[[ TASK INPUT, beginning ]]
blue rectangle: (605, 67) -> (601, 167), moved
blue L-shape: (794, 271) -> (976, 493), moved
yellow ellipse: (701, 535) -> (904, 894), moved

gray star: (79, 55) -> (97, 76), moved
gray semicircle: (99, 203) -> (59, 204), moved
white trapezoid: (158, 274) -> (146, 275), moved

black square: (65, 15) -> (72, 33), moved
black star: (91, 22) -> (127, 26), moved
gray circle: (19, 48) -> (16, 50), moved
[[ TASK INPUT, end ]]
[[ TASK INPUT, beginning ]]
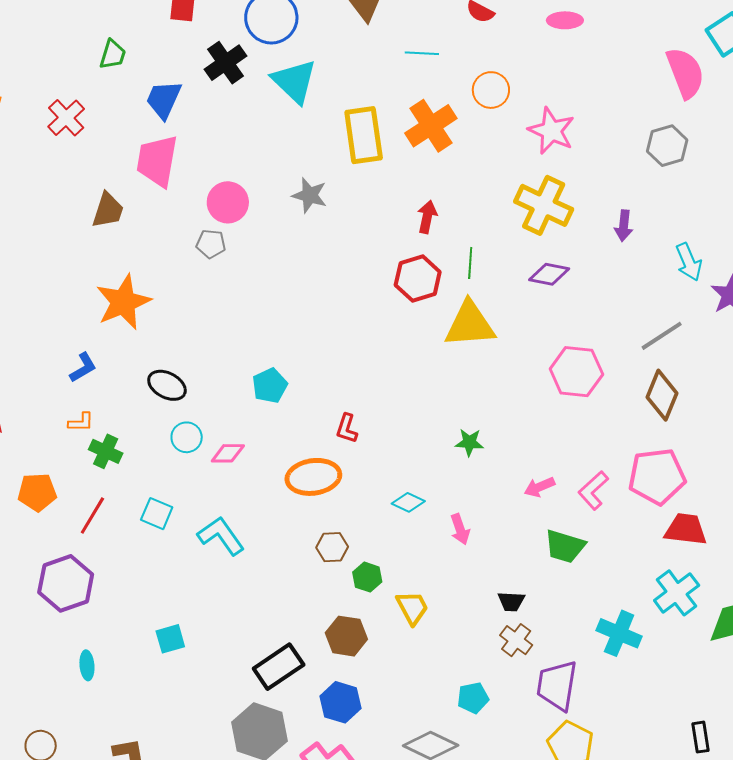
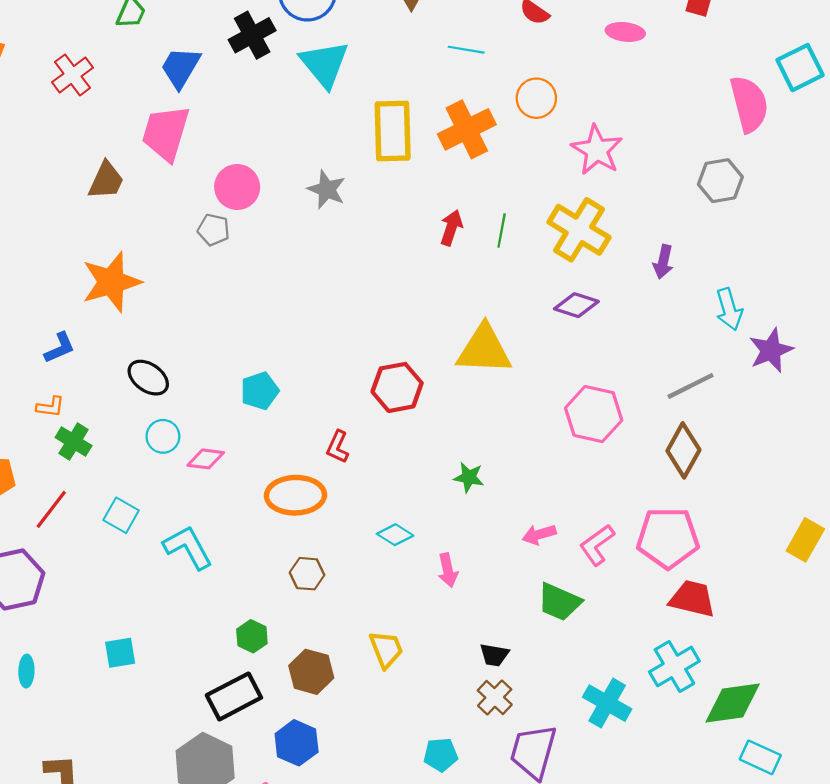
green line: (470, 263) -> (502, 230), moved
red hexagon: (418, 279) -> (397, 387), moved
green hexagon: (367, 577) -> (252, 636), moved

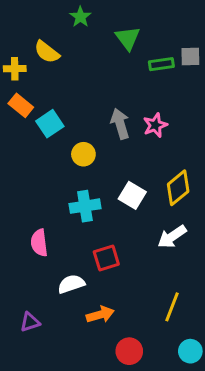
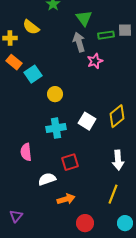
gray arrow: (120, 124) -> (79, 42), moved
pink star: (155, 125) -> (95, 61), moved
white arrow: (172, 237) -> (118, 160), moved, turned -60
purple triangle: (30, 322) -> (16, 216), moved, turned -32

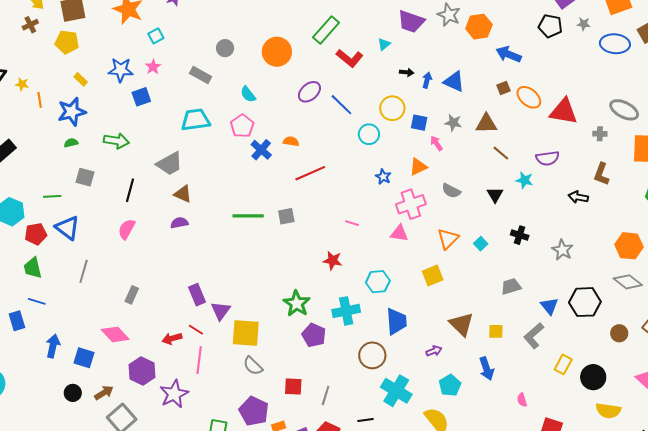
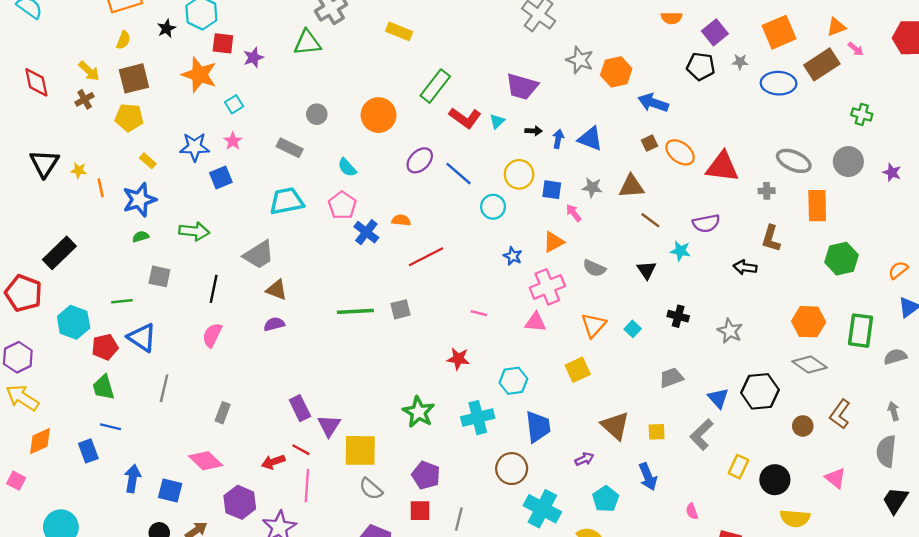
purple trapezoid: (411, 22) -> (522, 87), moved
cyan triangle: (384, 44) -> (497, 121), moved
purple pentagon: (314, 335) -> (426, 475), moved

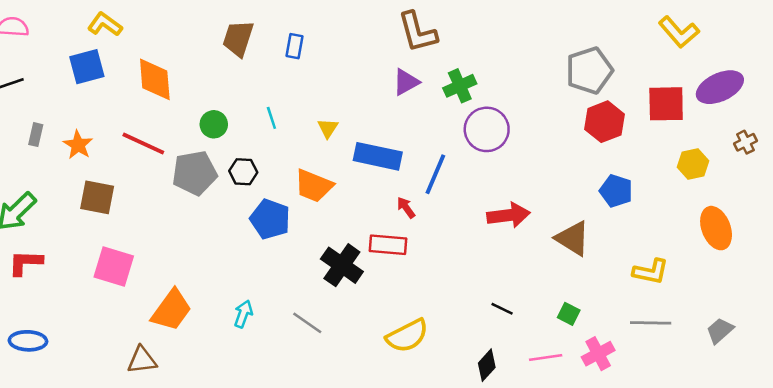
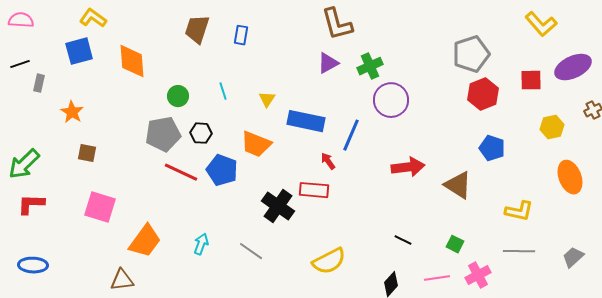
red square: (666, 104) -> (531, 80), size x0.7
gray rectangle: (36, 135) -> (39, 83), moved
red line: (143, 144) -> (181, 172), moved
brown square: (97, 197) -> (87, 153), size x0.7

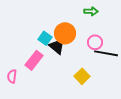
[[ TASK INPUT, end ]]
The material above holds pictures; leave them out. Repeat exactly the lines from the one containing "purple pentagon: (314, 335)" through the one containing "brown square: (97, 197)", and nothing else.

> YOUR SOLUTION:
purple pentagon: (314, 335) -> (426, 475), moved

red square: (666, 104) -> (531, 80), size x0.7
gray rectangle: (36, 135) -> (39, 83), moved
red line: (143, 144) -> (181, 172), moved
brown square: (97, 197) -> (87, 153), size x0.7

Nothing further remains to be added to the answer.